--- INFORMATION SHOWN ---
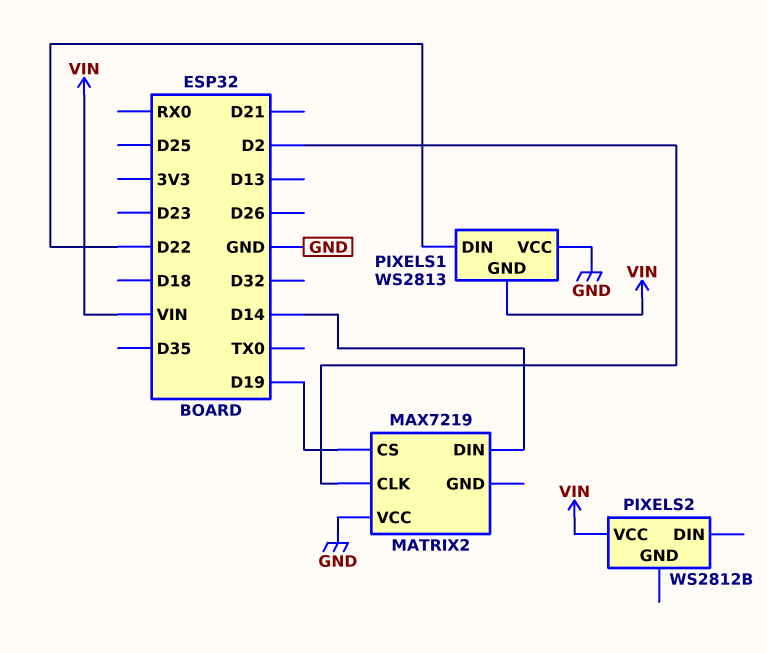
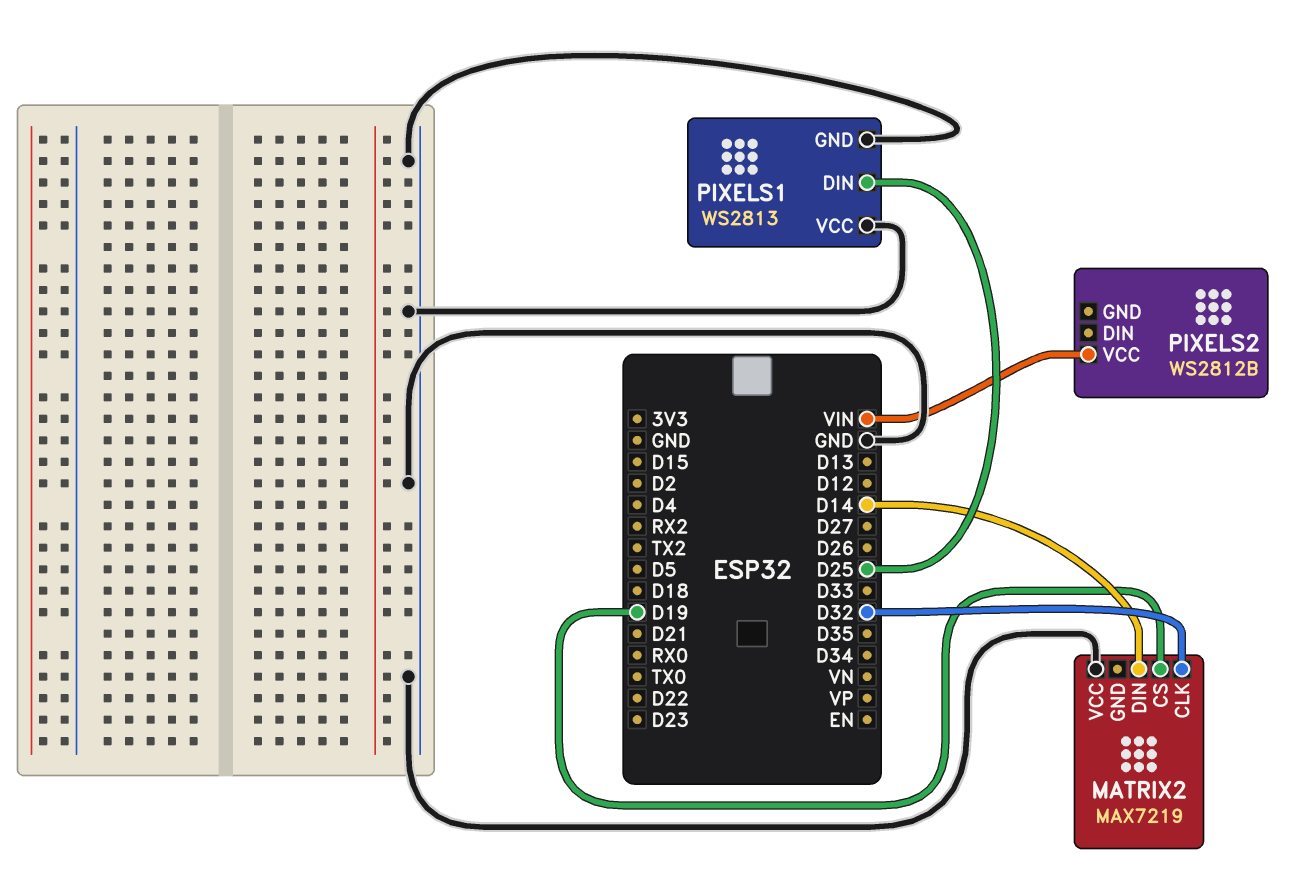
MATRIX2 pin CLK: D2 -> D32
PIXELS1 pin DIN: D22 -> D25
PIXELS1 pin GND: VIN -> GND

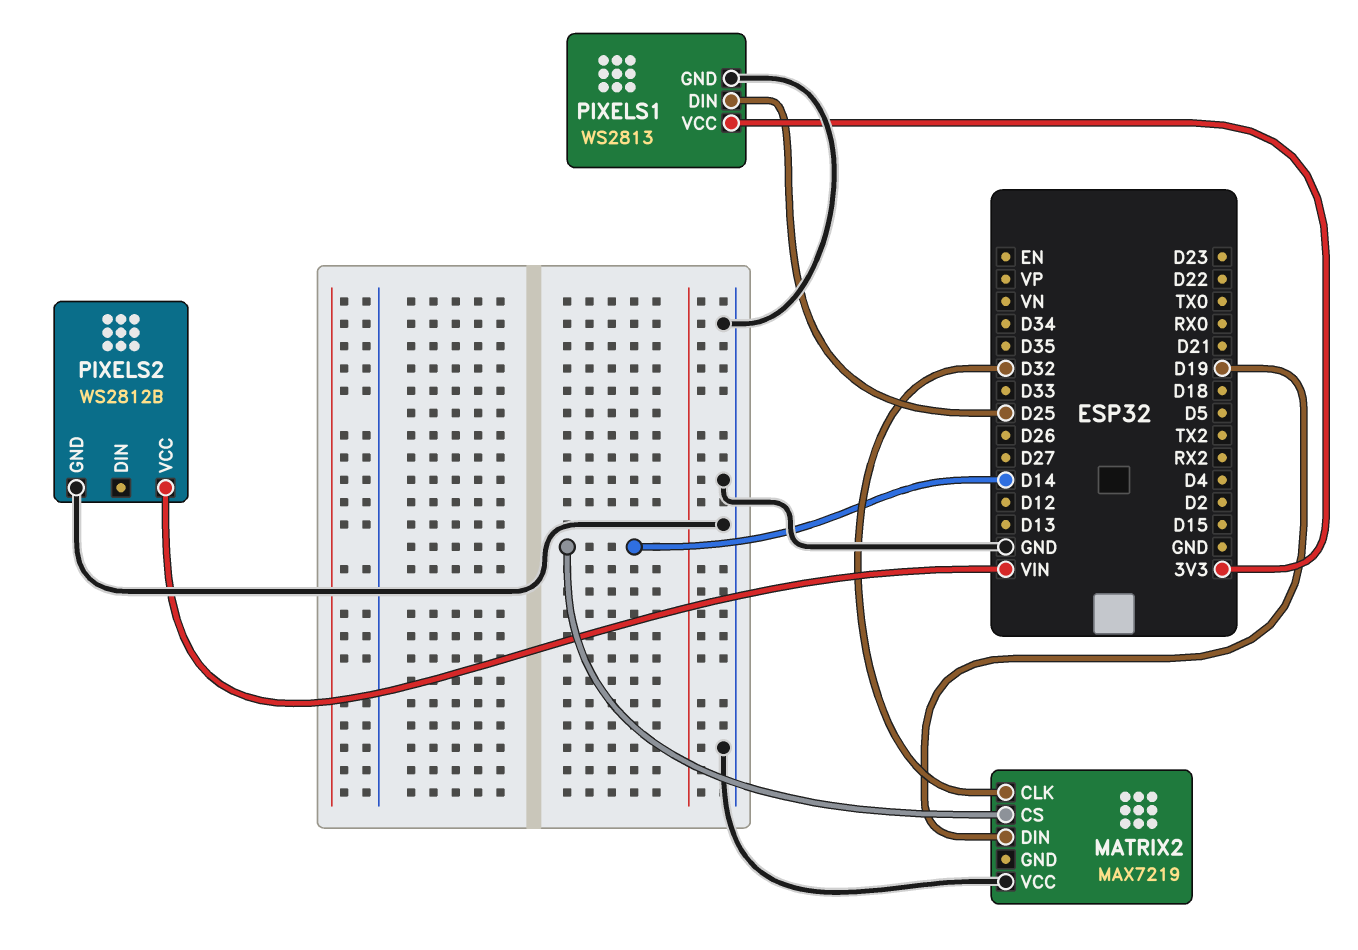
MATRIX2 pin CS: D19 -> D14
MATRIX2 pin DIN: D14 -> D19
PIXELS1 pin VCC: GND -> 3V3
PIXELS2 pin GND: none -> GND

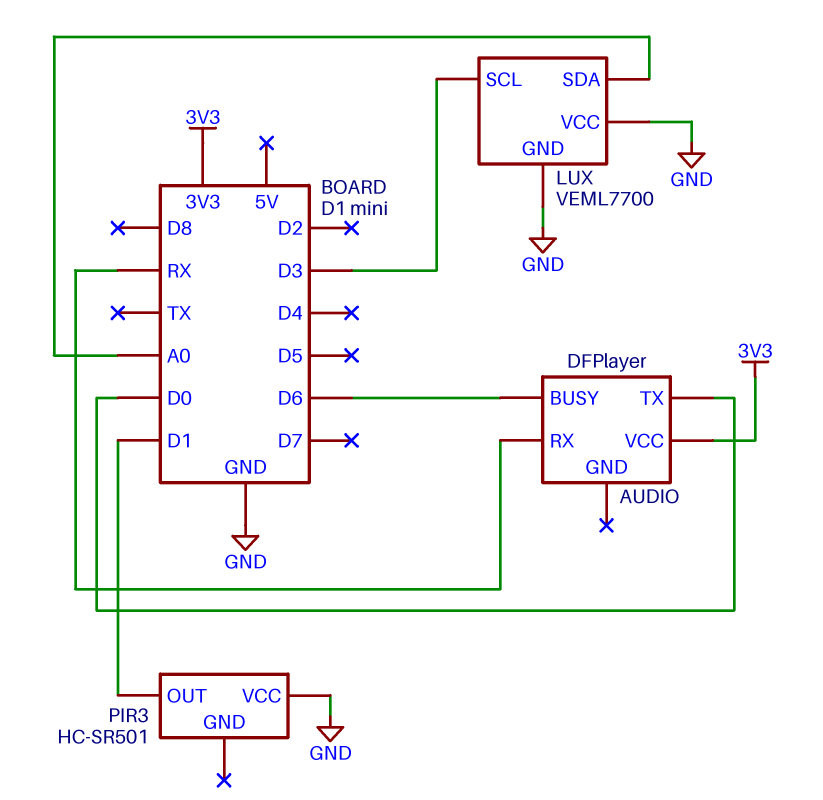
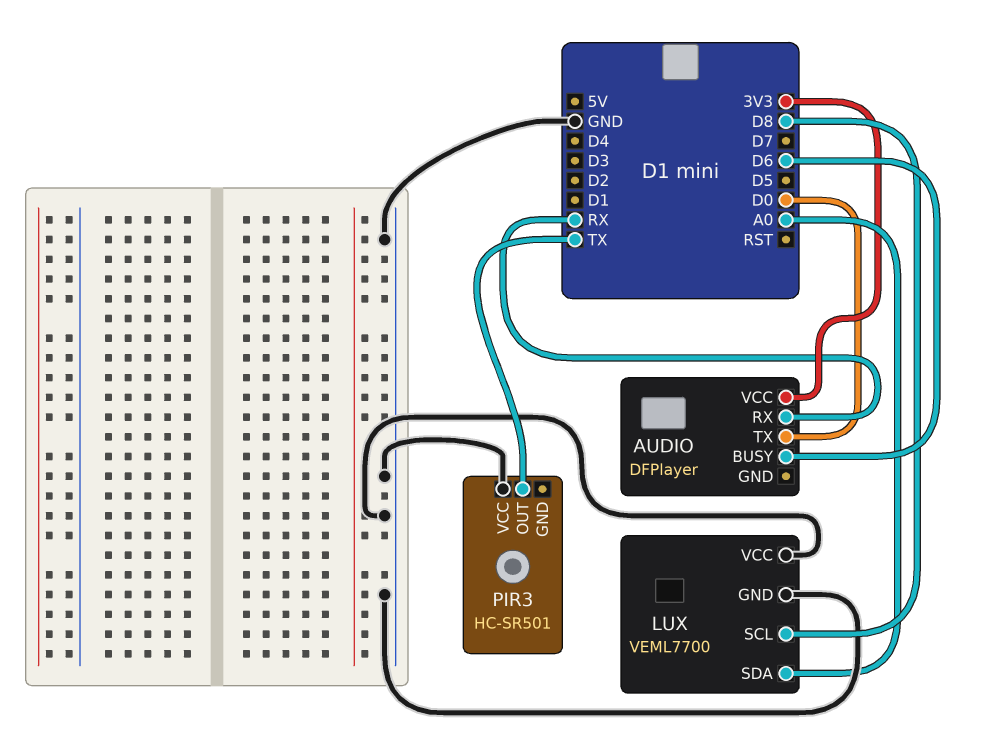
LUX pin SCL: D3 -> D8
PIR3 pin OUT: D1 -> TX

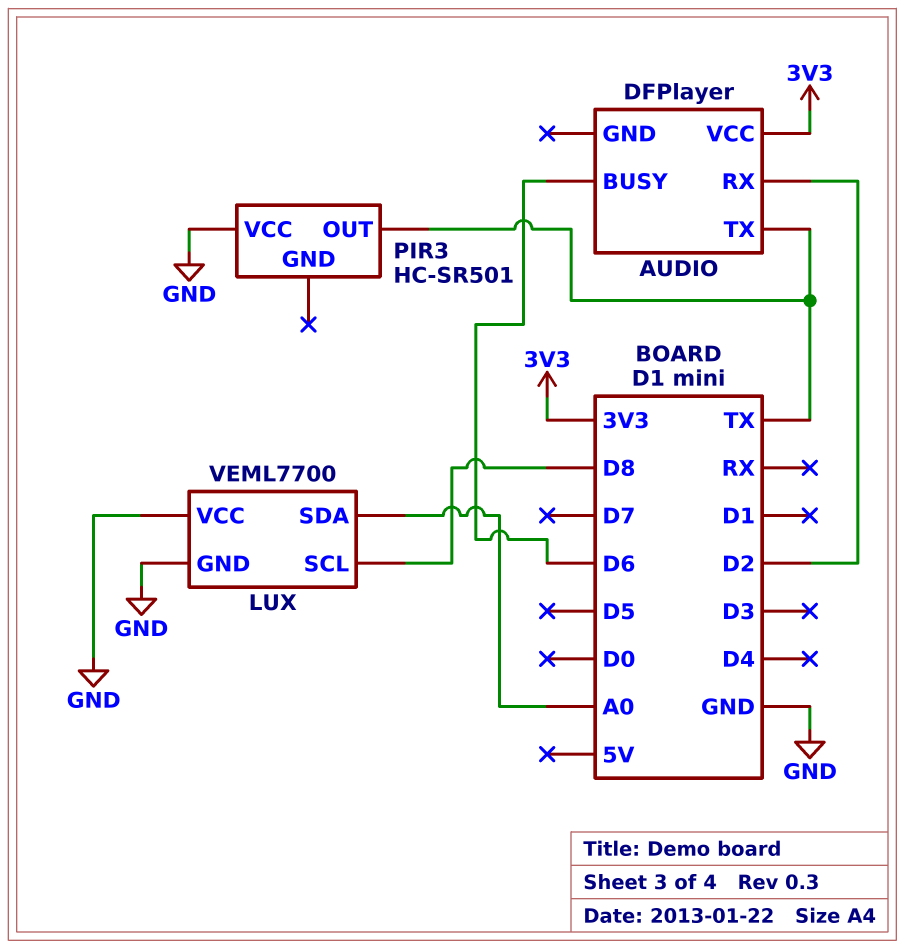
AUDIO pin RX: RX -> D2
AUDIO pin TX: D0 -> TX

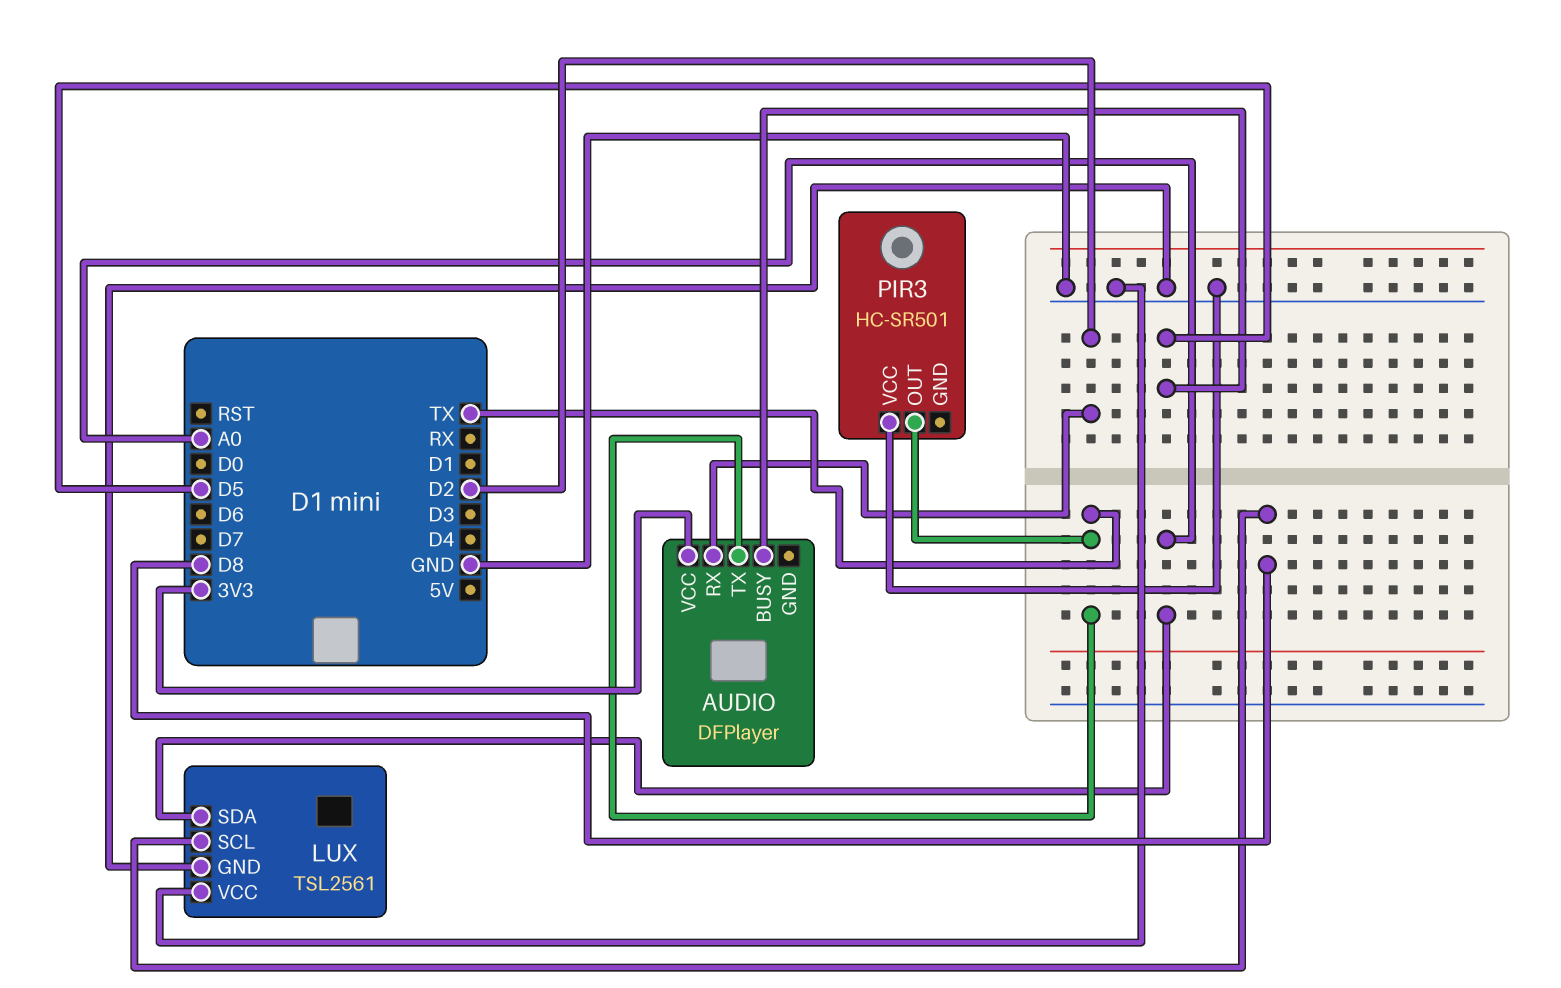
AUDIO pin BUSY: D6 -> D5
LUX: VEML7700 -> TSL2561

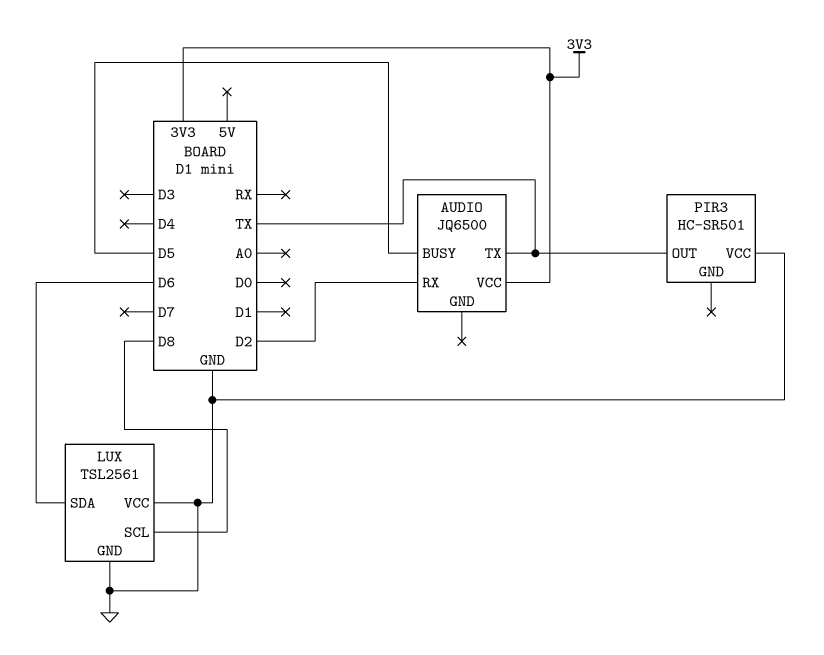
AUDIO: DFPlayer -> JQ6500
LUX pin SDA: A0 -> D6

--- THE PROBLEM ---
Within the entries above, how many lines hold the string "AUDIO"? State the number with no other words.

--- WRITTEN REPLY ---
4